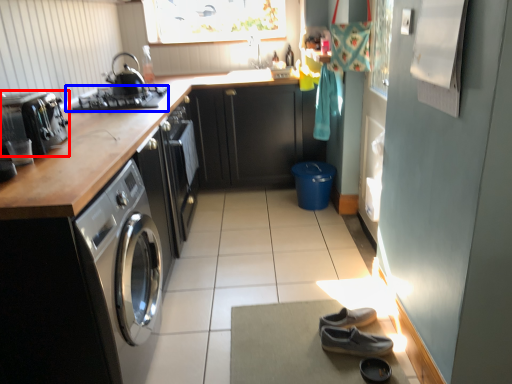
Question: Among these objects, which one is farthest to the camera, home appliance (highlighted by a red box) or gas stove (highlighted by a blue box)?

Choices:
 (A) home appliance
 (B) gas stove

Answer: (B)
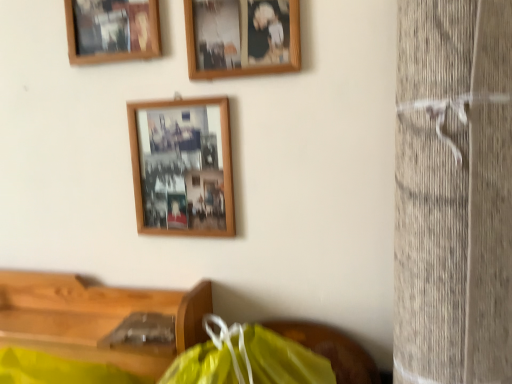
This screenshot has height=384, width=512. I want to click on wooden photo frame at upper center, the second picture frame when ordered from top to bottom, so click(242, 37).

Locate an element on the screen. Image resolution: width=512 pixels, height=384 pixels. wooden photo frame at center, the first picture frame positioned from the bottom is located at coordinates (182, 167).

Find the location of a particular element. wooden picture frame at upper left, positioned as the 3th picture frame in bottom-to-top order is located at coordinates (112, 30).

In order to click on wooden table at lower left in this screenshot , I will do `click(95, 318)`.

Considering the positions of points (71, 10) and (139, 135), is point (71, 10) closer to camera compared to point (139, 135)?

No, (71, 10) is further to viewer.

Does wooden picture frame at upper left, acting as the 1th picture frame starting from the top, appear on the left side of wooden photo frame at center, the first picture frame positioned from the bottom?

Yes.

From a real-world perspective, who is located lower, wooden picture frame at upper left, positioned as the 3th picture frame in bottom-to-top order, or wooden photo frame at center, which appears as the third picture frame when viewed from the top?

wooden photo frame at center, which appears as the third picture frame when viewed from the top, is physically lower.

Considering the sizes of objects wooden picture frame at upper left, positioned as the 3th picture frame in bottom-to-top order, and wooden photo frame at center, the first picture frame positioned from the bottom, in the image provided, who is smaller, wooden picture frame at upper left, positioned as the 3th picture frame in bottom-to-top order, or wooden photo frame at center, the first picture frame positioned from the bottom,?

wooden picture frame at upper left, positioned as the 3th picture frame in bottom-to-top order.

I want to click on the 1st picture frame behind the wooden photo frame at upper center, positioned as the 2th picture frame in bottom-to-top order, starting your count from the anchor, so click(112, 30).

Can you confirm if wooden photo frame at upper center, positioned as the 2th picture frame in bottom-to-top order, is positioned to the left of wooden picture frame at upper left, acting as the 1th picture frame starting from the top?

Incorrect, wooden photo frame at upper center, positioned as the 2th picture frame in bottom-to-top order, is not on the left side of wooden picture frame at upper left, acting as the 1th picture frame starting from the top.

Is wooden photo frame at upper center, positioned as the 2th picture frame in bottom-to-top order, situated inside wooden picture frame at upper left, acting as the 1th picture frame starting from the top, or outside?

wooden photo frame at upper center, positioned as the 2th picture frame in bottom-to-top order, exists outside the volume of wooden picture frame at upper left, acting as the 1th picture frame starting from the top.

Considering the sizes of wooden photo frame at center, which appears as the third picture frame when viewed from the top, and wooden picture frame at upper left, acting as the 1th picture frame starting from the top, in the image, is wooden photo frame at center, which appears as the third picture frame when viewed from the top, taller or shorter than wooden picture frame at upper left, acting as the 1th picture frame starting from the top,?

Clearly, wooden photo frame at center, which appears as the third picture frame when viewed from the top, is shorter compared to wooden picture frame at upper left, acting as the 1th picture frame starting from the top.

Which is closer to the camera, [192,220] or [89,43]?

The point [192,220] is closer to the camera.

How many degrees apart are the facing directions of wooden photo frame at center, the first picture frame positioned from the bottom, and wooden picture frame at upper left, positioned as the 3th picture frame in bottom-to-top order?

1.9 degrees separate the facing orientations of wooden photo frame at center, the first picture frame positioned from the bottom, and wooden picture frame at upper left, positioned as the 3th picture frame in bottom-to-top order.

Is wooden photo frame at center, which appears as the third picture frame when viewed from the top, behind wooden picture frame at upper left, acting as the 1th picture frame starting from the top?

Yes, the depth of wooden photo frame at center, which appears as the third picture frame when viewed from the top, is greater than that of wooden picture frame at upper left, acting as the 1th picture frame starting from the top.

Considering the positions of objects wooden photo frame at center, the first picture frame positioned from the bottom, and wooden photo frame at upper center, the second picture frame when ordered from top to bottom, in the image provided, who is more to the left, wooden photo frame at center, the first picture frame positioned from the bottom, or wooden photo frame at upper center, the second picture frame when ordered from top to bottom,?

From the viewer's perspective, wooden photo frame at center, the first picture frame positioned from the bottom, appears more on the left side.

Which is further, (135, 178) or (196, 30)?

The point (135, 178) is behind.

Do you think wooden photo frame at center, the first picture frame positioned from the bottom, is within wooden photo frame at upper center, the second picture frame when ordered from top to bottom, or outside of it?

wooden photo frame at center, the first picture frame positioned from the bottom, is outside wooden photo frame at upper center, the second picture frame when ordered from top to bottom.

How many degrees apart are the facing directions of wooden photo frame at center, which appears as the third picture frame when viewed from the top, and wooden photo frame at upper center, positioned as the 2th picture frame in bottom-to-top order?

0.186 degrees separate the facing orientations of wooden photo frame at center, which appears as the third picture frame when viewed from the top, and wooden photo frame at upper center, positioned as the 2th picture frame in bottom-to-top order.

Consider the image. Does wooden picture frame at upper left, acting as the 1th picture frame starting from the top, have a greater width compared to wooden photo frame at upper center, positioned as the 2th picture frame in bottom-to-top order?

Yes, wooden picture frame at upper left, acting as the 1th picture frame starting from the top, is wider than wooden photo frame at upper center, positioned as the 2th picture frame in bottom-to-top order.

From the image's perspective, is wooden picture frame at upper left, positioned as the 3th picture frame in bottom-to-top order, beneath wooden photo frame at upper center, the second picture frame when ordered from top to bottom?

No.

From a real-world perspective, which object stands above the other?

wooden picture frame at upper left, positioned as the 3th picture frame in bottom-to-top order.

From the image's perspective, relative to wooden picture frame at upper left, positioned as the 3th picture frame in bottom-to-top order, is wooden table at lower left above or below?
##############################
• **To do**
Rewrite the items from their beginning up to and including the line with "In order to", replacing "gas stove" with "kitchen range" and leaving everything else unchanged. Omit the pictures.

• **Answer box**
Question: Among these objects, which one is farthest to the camera, home appliance (highlighted by a red box) or kitchen range (highlighted by a blue box)?

Choices:
 (A) home appliance
 (B) kitchen range

Answer: (B)
This screenshot has height=384, width=512. I want to click on wooden photo frame at upper center, the second picture frame when ordered from top to bottom, so click(242, 37).

Locate an element on the screen. Image resolution: width=512 pixels, height=384 pixels. wooden photo frame at center, the first picture frame positioned from the bottom is located at coordinates (182, 167).

Find the location of a particular element. wooden picture frame at upper left, positioned as the 3th picture frame in bottom-to-top order is located at coordinates (112, 30).

In order to click on wooden table at lower left in this screenshot , I will do `click(95, 318)`.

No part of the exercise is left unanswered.